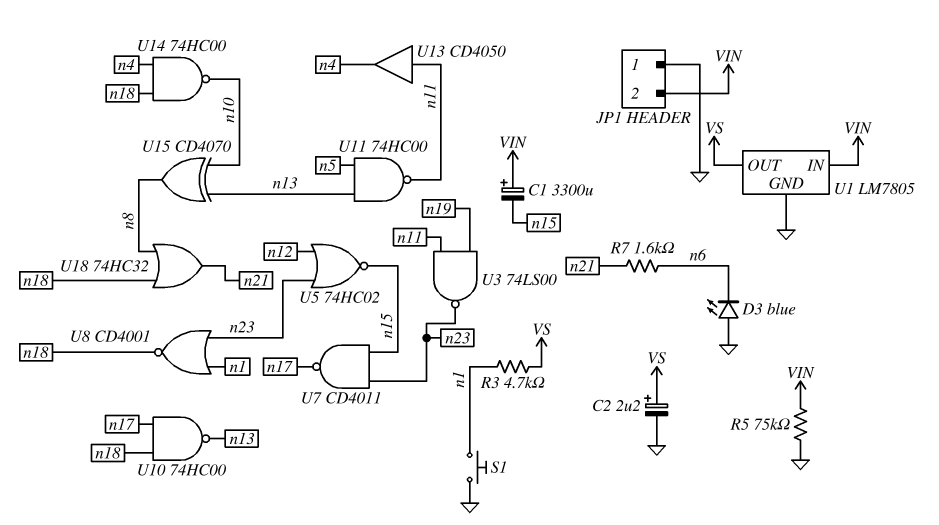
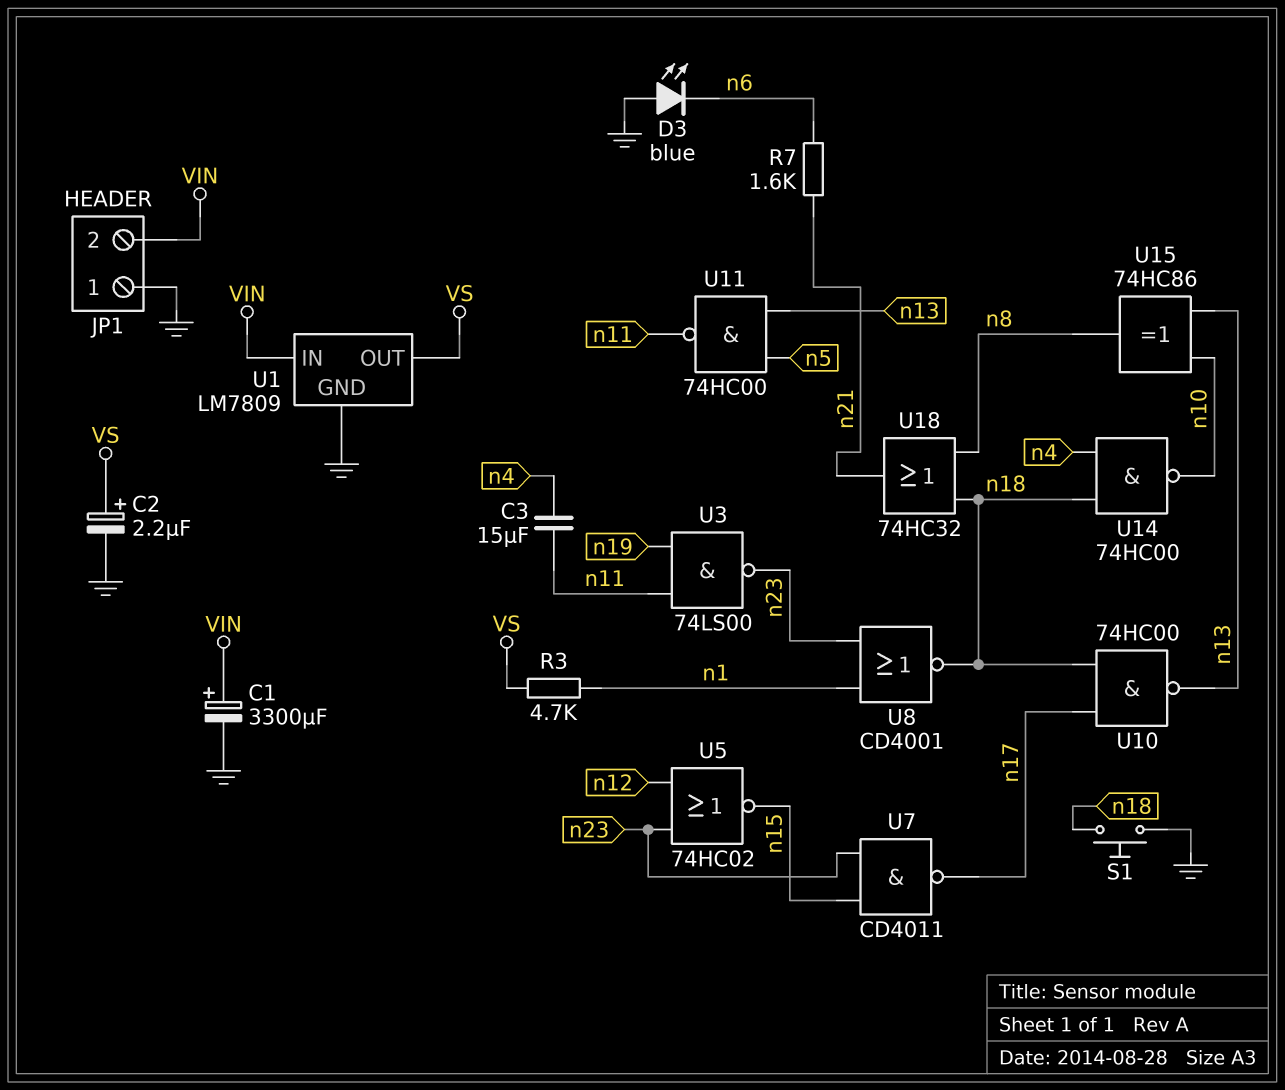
C1: 3300uF (plus VIN, minus n15) -> 3300uF (plus VIN, minus GND)
C3: none -> 15uF (n4, n11)
R5: 75k (GND, VIN) -> none
S1: button (GND, n1) -> button (GND, n18)
U1: LM7805 -> LM7809
U13: buffer CD4050 (in n11, out n4) -> none
U15: XOR CD4070 (in n10, in n13, out n8) -> XOR 74HC86 (in n10, in n13, out n8)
•••
Required action: Copy out each line from the preceding entries that mentions the word "none".

Result:
C3: none -> 15uF (n4, n11)
R5: 75k (GND, VIN) -> none
U13: buffer CD4050 (in n11, out n4) -> none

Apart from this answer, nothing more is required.